- **WHAT IS BEING ASKED**
Retype the listing exactly; omit pictures.

──────────

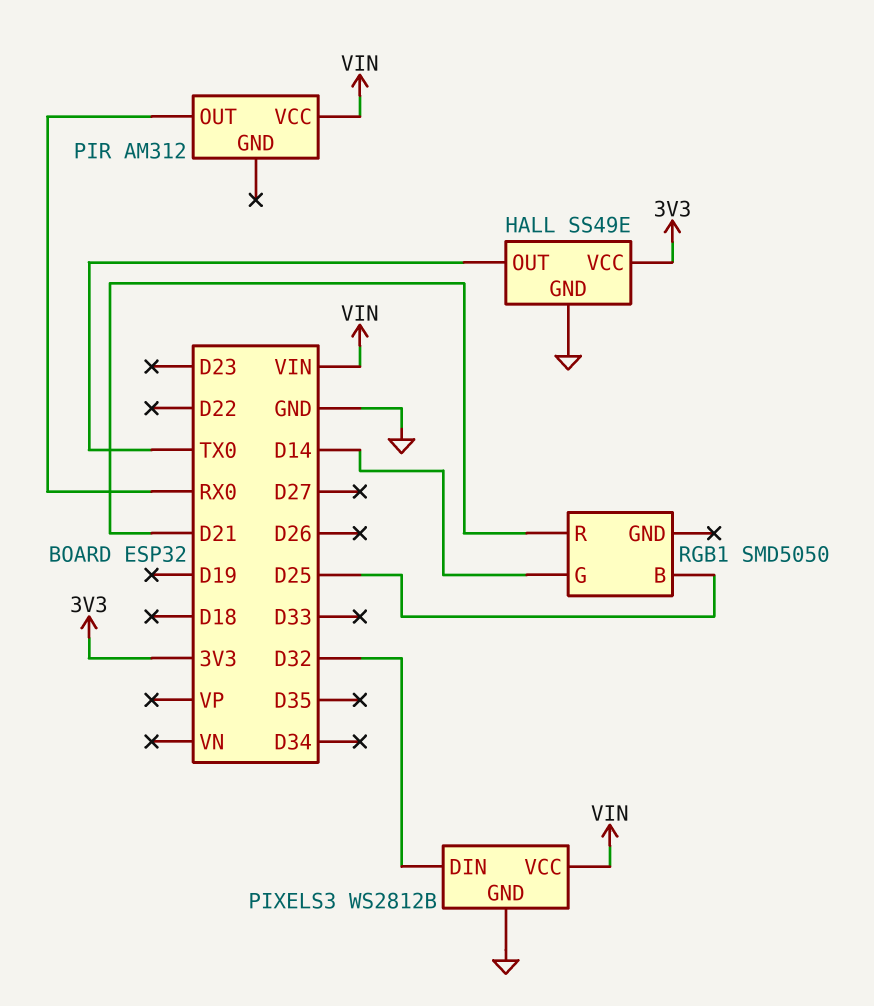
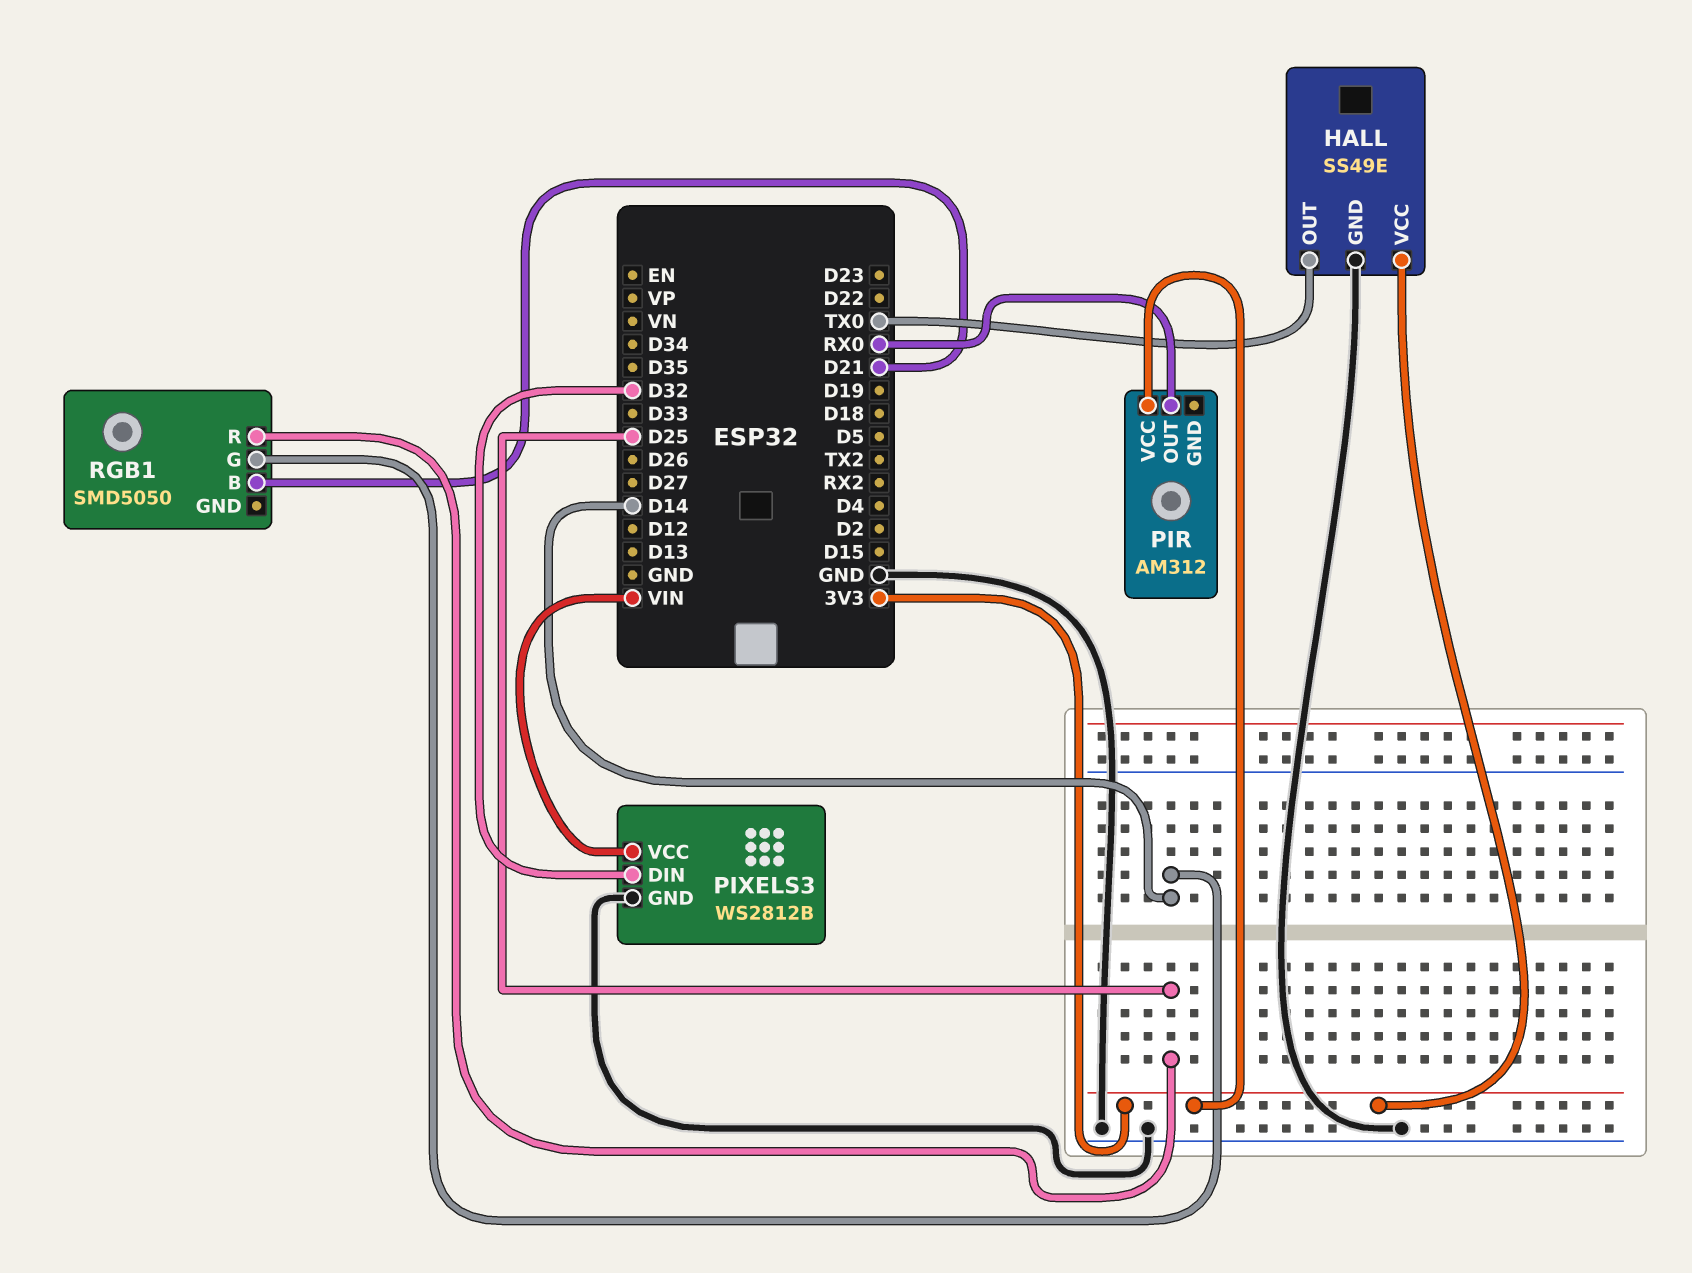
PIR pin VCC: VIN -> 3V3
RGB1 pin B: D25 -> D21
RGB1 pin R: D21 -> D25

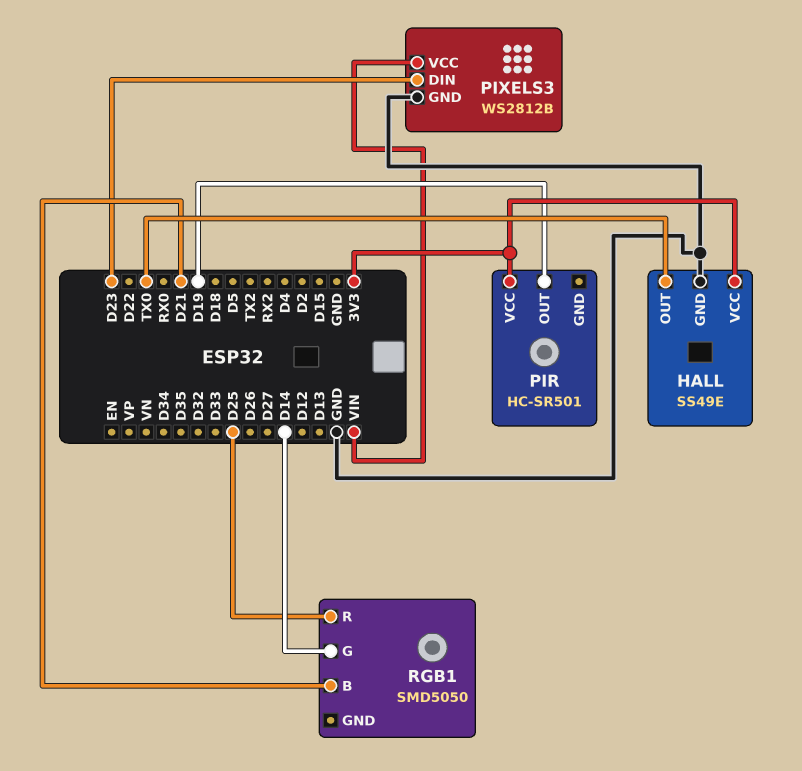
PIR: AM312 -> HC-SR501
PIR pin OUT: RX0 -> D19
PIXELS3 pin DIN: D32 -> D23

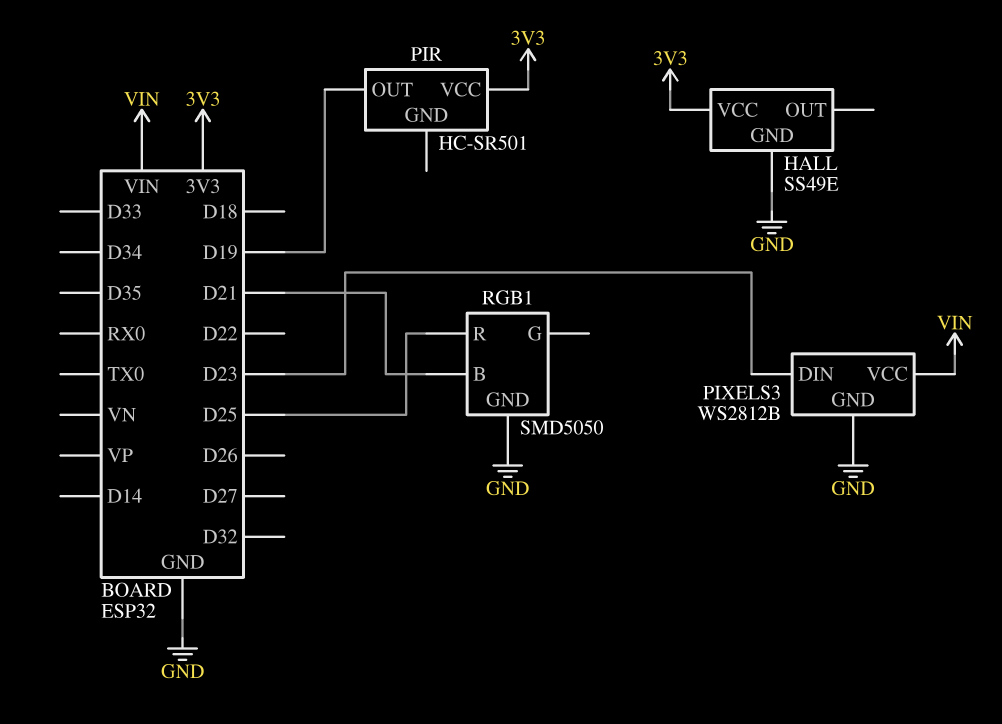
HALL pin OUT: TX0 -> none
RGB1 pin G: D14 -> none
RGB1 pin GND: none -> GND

──────────

- **SOLUTION**
PIR pin VCC: VIN -> 3V3
RGB1 pin B: D25 -> D21
RGB1 pin R: D21 -> D25

PIR: AM312 -> HC-SR501
PIR pin OUT: RX0 -> D19
PIXELS3 pin DIN: D32 -> D23

HALL pin OUT: TX0 -> none
RGB1 pin G: D14 -> none
RGB1 pin GND: none -> GND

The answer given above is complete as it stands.